◆ Aim of the task ◆
Copy out exactly the stretch of the listing below that begins at the line containing "(267, 418) = (627, 240): yellow plate -> none" and ends at the line containing "(515, 144) = (177, 299): brown", and copy nothing outside it.

◆ Data for review ◆

---------------

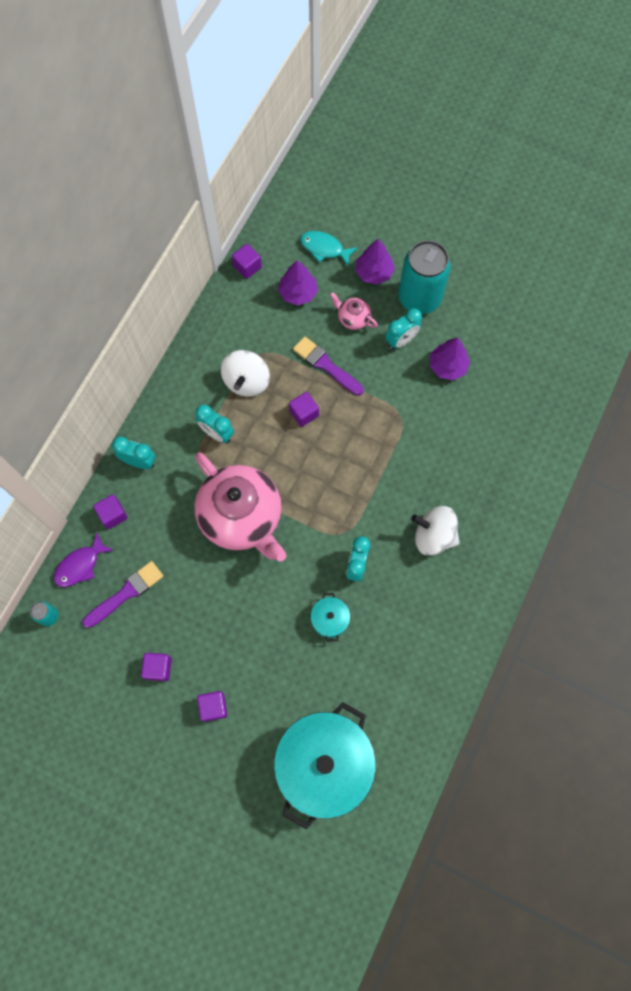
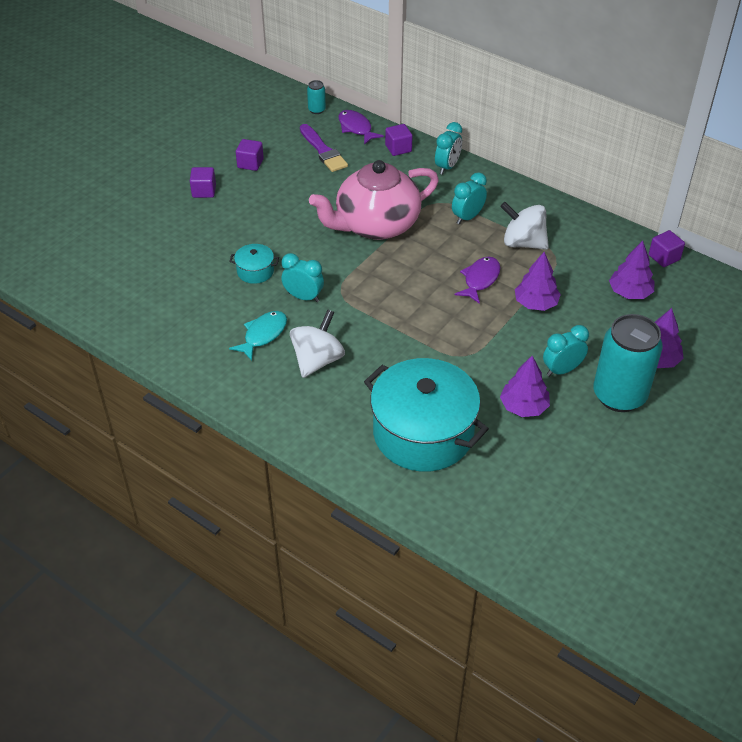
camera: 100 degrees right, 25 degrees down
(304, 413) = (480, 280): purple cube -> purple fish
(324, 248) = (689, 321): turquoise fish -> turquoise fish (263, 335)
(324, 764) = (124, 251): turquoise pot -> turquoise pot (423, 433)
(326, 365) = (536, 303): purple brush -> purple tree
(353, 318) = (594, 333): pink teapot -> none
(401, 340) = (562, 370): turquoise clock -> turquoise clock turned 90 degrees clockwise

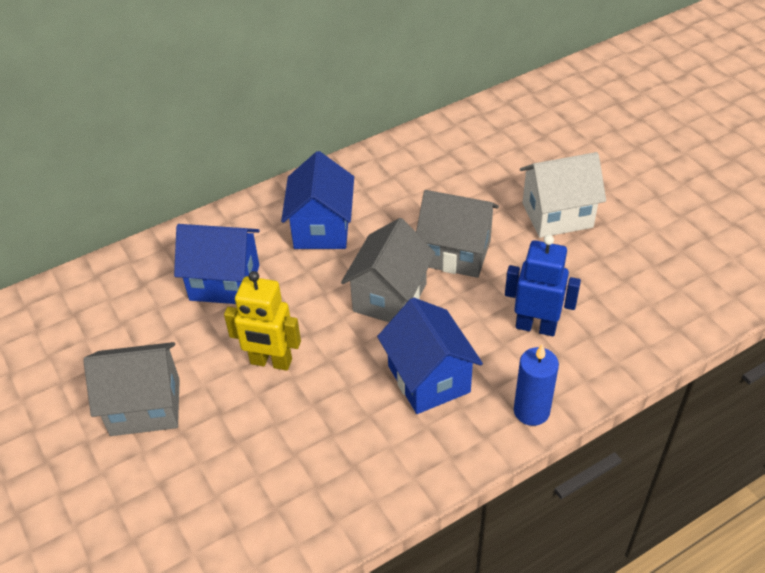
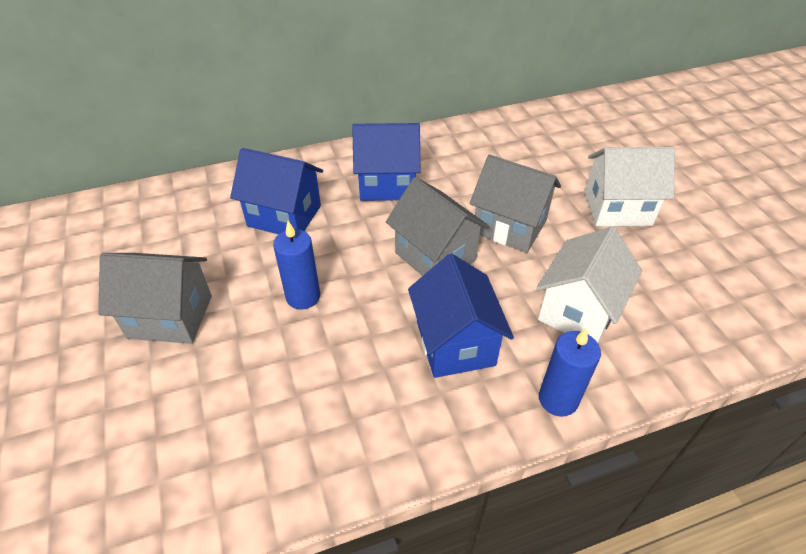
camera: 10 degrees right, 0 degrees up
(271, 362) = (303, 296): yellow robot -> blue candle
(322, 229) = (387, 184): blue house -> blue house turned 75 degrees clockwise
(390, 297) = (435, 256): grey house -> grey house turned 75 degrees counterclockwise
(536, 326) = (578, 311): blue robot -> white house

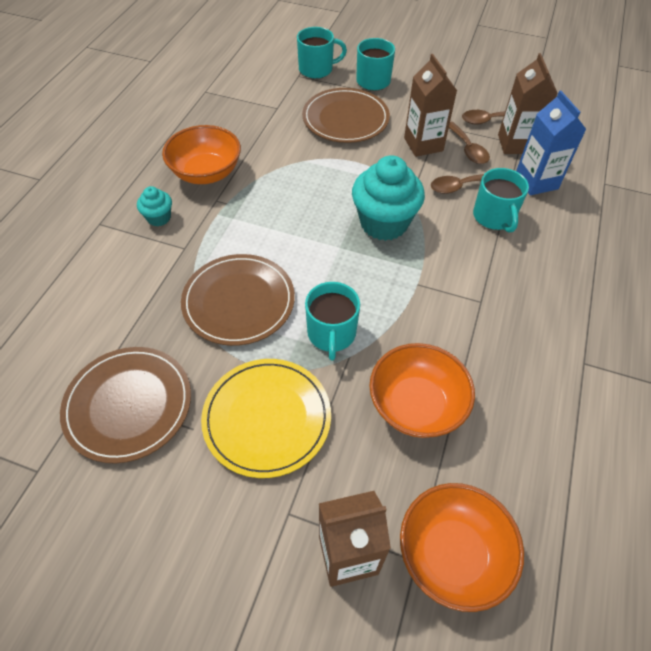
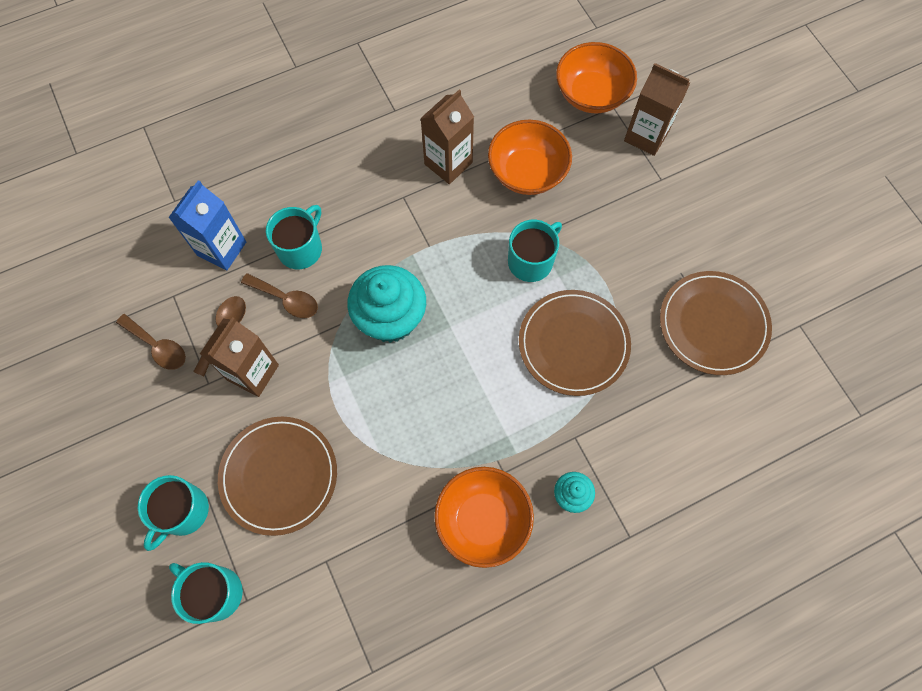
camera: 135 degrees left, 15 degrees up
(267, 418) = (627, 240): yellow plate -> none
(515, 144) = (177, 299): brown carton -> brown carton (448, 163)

---------------

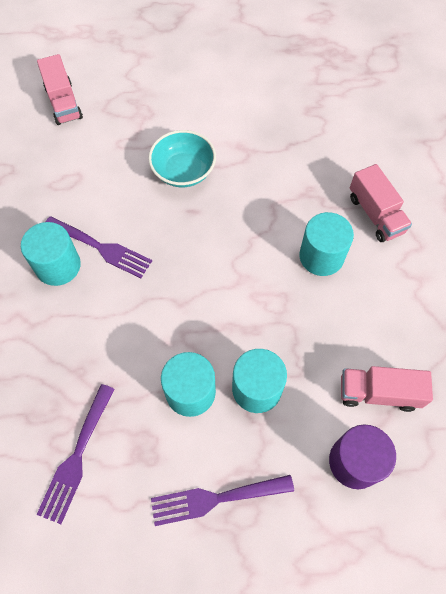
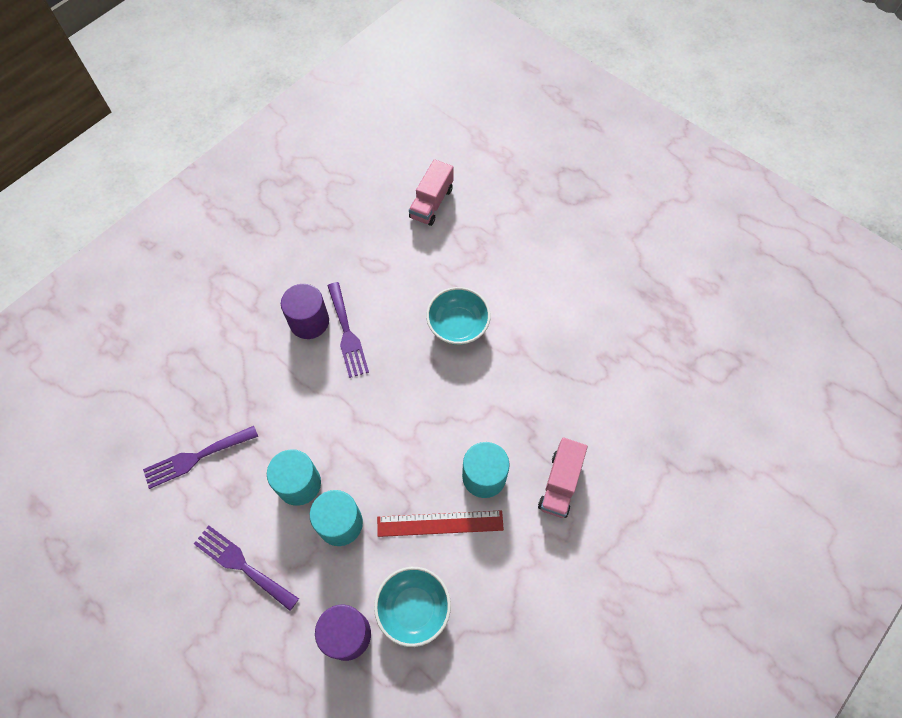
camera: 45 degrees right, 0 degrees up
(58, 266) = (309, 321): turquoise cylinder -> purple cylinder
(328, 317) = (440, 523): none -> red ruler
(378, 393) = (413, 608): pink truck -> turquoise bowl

---------------

◆ Task solution ◆
(267, 418) = (627, 240): yellow plate -> none
(515, 144) = (177, 299): brown carton -> brown carton (448, 163)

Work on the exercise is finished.